Before and after coordinates
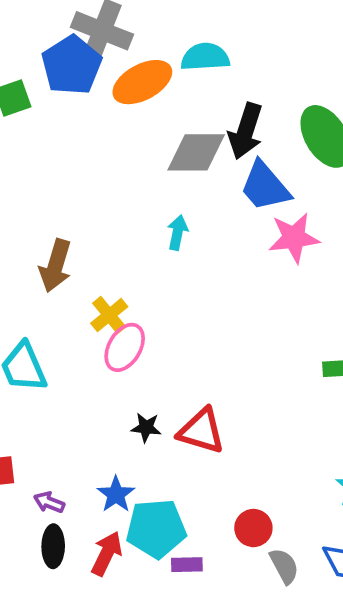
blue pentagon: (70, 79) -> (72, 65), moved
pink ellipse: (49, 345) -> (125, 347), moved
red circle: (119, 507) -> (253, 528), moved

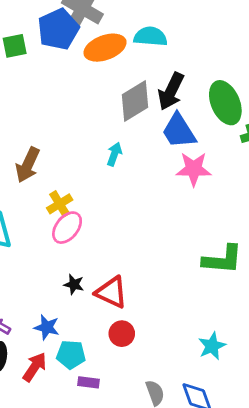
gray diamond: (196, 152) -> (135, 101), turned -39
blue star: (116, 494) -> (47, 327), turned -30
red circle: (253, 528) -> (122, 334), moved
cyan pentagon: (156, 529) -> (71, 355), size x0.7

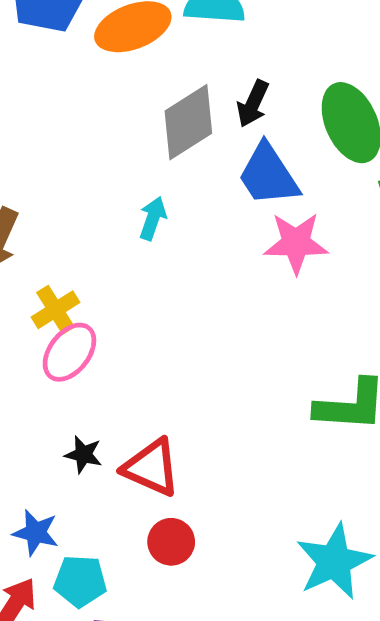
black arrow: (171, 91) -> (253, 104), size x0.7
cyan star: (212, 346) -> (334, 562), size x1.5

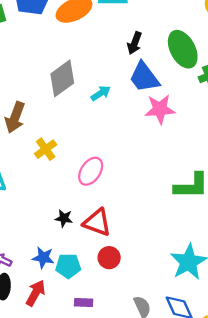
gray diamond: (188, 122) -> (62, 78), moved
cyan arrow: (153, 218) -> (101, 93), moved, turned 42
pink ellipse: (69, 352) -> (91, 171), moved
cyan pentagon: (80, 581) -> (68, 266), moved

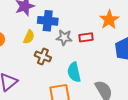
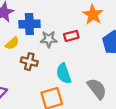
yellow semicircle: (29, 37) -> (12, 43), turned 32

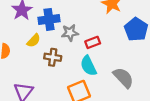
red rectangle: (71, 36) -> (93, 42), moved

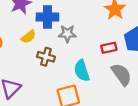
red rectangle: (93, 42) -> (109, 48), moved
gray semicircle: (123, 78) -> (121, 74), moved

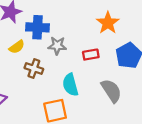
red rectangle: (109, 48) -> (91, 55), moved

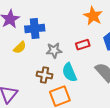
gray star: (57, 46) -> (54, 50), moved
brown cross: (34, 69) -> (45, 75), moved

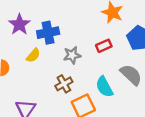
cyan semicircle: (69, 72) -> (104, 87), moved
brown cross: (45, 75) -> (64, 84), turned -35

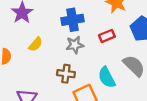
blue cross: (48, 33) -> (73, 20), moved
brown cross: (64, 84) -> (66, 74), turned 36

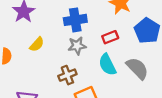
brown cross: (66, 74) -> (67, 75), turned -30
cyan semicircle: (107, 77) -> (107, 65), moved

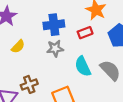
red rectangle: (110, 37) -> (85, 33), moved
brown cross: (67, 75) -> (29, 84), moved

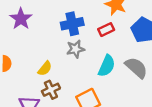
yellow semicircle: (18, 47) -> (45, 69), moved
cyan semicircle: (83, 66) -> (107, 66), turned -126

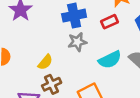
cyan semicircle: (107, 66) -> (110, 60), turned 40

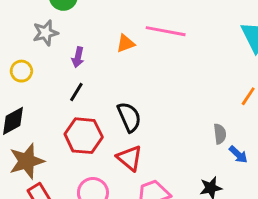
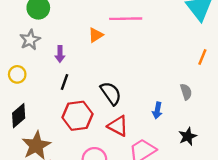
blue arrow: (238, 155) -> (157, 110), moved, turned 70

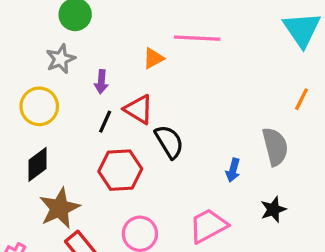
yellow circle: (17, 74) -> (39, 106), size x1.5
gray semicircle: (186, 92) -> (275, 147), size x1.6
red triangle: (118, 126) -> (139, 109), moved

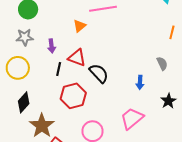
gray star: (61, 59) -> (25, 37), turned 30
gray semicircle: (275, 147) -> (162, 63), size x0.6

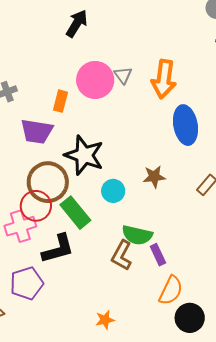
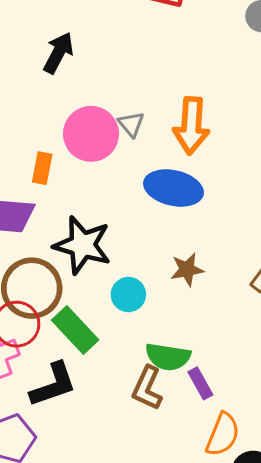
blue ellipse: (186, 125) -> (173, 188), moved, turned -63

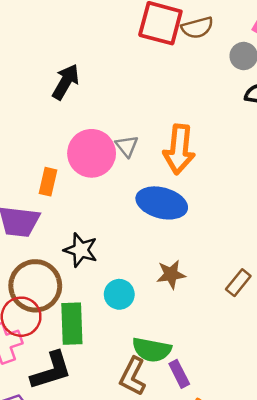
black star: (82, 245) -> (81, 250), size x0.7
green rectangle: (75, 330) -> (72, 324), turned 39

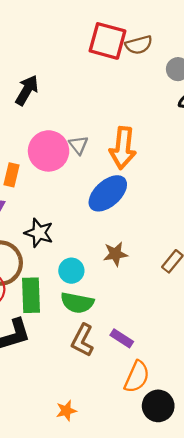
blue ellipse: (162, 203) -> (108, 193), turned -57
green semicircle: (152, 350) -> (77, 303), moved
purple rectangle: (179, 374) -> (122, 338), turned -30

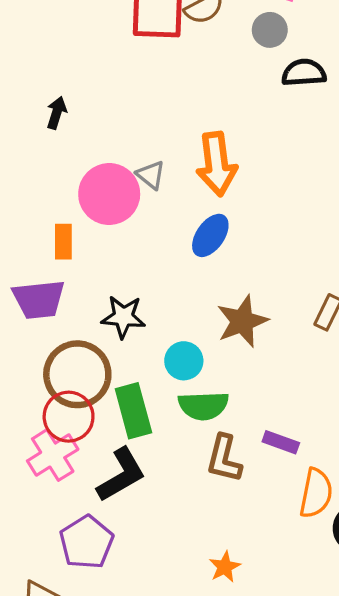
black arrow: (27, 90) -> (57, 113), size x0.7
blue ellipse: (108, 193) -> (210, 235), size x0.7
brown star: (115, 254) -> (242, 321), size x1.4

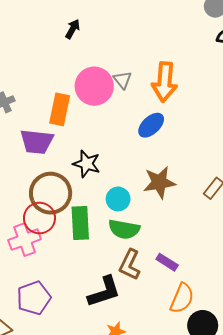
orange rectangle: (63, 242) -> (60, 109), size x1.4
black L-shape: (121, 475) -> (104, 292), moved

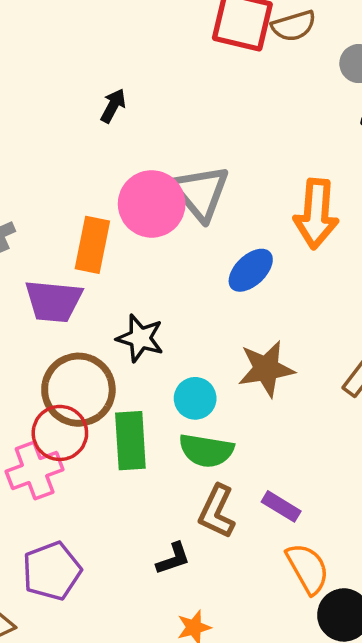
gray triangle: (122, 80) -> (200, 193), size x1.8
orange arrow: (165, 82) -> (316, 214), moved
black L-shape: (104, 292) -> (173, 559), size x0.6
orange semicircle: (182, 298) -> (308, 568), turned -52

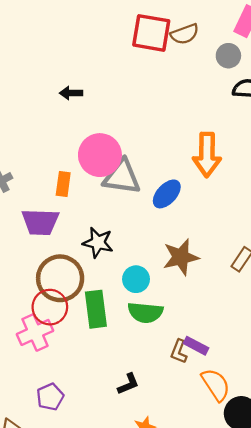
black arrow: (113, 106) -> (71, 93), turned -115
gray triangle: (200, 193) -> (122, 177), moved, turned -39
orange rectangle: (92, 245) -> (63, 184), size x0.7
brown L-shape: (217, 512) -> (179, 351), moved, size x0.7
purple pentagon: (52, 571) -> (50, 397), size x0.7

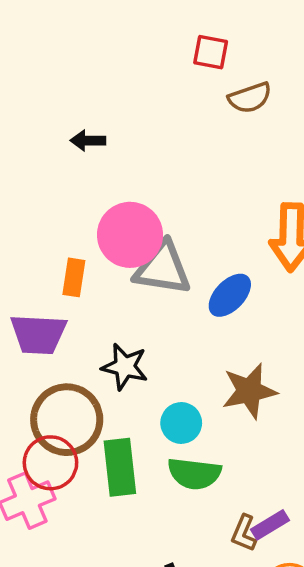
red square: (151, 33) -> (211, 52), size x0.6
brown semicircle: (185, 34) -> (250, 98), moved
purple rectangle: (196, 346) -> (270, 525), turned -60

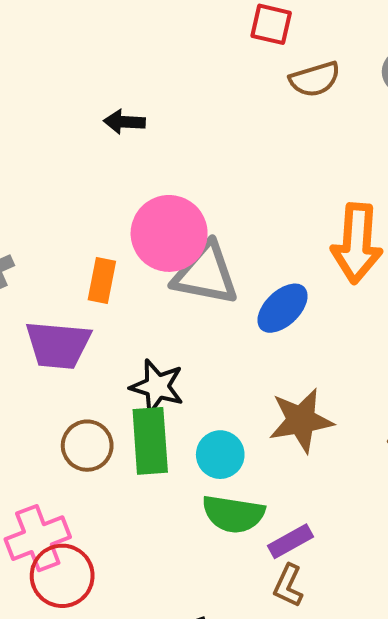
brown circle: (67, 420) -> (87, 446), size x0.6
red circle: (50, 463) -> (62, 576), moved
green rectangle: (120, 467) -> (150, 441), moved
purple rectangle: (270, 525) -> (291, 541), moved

* * *

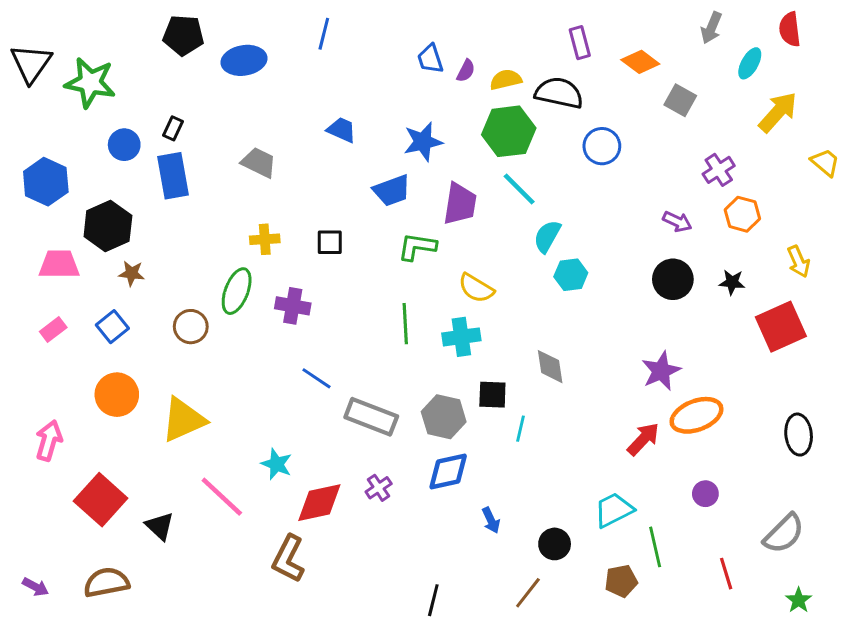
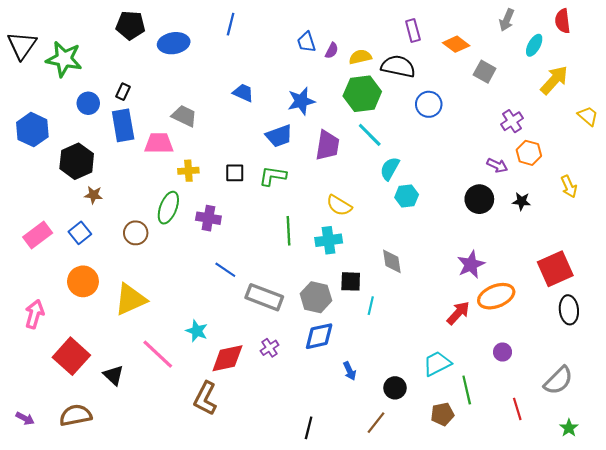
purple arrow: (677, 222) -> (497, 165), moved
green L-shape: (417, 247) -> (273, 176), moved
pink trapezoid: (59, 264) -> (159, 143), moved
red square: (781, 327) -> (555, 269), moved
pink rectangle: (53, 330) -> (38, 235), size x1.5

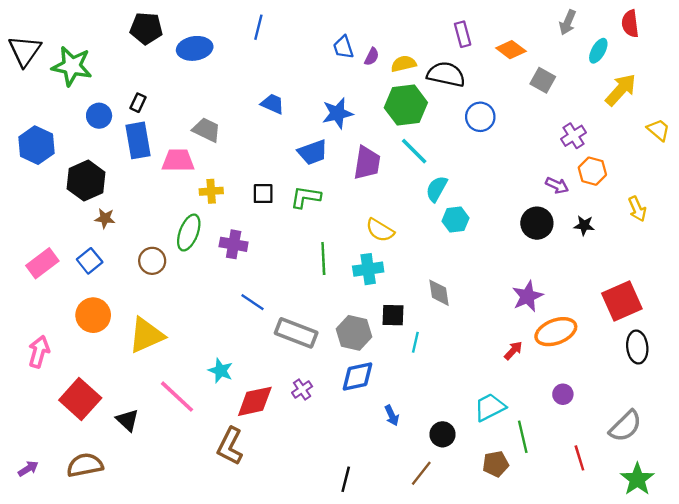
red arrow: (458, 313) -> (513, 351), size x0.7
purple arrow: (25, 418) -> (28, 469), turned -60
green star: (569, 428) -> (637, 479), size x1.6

◆ WORK INSTRUCTIONS: Search the data and copy each line containing "brown".

◆ WRITTEN ANSWER:
brown cross: (34, 69) -> (45, 75), moved
brown cross: (45, 75) -> (64, 84), turned -35
brown cross: (64, 84) -> (66, 74), turned 36
brown cross: (66, 74) -> (67, 75), turned -30
brown cross: (67, 75) -> (29, 84), moved
brown star: (115, 254) -> (242, 321), size x1.4
brown L-shape: (217, 512) -> (179, 351), moved, size x0.7
brown semicircle: (185, 34) -> (250, 98), moved
brown circle: (67, 420) -> (87, 446), size x0.6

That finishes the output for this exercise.